# What needs to be done:
Take the records below from their first line to the line with "D7: schottky BAT85", and restate those lines word for word.

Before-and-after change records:
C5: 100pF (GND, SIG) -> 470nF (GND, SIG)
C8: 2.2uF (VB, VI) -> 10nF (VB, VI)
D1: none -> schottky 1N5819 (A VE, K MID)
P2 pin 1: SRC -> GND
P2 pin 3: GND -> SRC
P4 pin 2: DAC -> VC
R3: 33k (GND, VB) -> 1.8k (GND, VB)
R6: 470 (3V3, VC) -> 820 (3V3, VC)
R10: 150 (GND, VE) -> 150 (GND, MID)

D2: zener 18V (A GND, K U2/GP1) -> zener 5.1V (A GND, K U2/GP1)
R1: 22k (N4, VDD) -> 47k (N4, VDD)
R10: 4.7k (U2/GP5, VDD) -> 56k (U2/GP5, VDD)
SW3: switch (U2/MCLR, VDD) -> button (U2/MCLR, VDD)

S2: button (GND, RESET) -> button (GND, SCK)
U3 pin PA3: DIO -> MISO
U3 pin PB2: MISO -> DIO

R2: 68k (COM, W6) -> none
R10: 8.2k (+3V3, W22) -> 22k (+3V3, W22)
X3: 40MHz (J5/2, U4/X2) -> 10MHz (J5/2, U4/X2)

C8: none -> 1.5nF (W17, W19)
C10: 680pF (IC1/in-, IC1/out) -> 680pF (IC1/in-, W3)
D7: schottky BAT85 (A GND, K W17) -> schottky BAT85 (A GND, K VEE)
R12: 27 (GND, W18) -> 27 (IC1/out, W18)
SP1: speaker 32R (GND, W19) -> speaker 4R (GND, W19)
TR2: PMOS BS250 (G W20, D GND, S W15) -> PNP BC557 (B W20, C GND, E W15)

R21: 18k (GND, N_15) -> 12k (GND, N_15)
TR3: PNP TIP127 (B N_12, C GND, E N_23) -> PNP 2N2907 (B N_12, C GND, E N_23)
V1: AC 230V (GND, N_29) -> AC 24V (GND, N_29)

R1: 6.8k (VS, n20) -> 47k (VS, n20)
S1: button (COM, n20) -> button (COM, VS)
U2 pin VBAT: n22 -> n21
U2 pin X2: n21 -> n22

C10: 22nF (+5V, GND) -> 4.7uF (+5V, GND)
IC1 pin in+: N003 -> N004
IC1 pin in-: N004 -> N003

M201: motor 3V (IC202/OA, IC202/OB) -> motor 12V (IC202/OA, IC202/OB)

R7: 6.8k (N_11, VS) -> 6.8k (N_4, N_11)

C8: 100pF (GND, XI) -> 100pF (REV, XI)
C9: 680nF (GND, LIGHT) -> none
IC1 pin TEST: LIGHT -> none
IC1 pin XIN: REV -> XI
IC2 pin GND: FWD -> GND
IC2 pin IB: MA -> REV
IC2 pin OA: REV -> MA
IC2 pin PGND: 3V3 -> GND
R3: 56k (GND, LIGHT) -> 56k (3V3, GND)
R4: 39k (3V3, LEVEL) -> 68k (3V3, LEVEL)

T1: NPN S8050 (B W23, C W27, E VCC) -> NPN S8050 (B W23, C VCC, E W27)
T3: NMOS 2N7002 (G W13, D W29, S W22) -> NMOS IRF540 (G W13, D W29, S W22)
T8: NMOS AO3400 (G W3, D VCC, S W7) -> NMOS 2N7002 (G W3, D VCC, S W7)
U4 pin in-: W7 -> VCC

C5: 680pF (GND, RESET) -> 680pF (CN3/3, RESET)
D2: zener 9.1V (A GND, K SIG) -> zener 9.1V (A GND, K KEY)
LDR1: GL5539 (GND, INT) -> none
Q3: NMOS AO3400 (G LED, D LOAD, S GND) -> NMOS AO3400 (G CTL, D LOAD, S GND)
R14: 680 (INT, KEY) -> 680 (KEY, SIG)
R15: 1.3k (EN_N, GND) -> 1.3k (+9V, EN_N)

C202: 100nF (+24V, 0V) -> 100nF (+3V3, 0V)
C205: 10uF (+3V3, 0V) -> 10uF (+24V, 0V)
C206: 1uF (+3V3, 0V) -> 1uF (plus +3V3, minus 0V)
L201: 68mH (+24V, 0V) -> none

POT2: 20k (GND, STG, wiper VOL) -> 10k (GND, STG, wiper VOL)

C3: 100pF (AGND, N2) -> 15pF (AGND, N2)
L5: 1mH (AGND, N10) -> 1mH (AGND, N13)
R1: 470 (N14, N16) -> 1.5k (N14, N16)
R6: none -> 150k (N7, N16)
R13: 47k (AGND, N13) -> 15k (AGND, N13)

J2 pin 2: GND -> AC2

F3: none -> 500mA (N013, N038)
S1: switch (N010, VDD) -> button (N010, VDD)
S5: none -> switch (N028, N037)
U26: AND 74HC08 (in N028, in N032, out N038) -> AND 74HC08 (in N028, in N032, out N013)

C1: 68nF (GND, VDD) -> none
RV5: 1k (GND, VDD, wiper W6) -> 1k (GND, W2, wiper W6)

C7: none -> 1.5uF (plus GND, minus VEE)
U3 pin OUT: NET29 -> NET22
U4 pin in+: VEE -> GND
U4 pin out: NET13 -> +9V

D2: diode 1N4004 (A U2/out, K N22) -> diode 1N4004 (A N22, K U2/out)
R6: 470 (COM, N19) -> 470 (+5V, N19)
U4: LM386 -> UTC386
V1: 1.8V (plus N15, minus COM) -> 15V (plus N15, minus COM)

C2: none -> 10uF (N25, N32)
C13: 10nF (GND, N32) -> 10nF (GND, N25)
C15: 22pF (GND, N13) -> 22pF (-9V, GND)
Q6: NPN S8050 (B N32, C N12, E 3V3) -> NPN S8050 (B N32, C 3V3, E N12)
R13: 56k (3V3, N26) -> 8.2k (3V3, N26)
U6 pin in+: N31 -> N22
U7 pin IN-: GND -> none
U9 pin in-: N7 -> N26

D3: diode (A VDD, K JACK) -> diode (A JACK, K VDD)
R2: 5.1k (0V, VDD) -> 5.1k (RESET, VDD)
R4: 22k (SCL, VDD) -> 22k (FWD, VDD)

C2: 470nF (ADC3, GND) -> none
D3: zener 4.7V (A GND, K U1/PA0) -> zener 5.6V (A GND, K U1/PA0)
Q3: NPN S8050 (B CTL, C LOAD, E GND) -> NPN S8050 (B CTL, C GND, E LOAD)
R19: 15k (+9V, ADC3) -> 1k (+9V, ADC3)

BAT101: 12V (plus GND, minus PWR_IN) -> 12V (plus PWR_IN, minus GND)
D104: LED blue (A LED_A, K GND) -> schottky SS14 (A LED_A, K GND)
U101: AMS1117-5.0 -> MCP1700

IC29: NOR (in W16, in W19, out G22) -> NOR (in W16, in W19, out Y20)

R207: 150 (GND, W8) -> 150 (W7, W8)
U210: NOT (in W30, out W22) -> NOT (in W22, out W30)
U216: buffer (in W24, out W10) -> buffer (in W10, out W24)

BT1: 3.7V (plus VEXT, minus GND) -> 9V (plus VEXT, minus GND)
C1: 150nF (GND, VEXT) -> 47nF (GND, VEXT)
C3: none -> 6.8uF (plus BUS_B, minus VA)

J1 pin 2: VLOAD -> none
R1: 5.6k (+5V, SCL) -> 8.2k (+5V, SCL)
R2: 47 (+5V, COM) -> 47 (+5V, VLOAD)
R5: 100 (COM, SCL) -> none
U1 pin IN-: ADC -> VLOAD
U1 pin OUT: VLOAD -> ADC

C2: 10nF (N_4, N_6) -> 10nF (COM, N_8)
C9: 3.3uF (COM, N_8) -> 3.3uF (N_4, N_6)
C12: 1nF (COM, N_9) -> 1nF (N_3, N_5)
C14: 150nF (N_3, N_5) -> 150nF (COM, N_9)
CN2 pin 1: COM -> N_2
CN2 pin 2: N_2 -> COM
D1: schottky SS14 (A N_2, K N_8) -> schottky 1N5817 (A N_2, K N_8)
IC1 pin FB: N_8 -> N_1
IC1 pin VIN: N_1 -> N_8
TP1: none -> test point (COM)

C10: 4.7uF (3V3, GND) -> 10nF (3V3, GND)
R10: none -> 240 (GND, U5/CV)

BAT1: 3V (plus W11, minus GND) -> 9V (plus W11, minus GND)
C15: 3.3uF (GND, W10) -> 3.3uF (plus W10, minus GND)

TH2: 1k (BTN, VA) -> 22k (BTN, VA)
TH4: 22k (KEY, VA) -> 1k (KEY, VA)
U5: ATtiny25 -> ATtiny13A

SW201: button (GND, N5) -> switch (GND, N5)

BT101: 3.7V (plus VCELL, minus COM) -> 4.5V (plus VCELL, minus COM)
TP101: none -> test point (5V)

# Task output:
C5: 100pF (GND, SIG) -> 470nF (GND, SIG)
C8: 2.2uF (VB, VI) -> 10nF (VB, VI)
D1: none -> schottky 1N5819 (A VE, K MID)
P2 pin 1: SRC -> GND
P2 pin 3: GND -> SRC
P4 pin 2: DAC -> VC
R3: 33k (GND, VB) -> 1.8k (GND, VB)
R6: 470 (3V3, VC) -> 820 (3V3, VC)
R10: 150 (GND, VE) -> 150 (GND, MID)

D2: zener 18V (A GND, K U2/GP1) -> zener 5.1V (A GND, K U2/GP1)
R1: 22k (N4, VDD) -> 47k (N4, VDD)
R10: 4.7k (U2/GP5, VDD) -> 56k (U2/GP5, VDD)
SW3: switch (U2/MCLR, VDD) -> button (U2/MCLR, VDD)

S2: button (GND, RESET) -> button (GND, SCK)
U3 pin PA3: DIO -> MISO
U3 pin PB2: MISO -> DIO

R2: 68k (COM, W6) -> none
R10: 8.2k (+3V3, W22) -> 22k (+3V3, W22)
X3: 40MHz (J5/2, U4/X2) -> 10MHz (J5/2, U4/X2)

C8: none -> 1.5nF (W17, W19)
C10: 680pF (IC1/in-, IC1/out) -> 680pF (IC1/in-, W3)
D7: schottky BAT85 (A GND, K W17) -> schottky BAT85 (A GND, K VEE)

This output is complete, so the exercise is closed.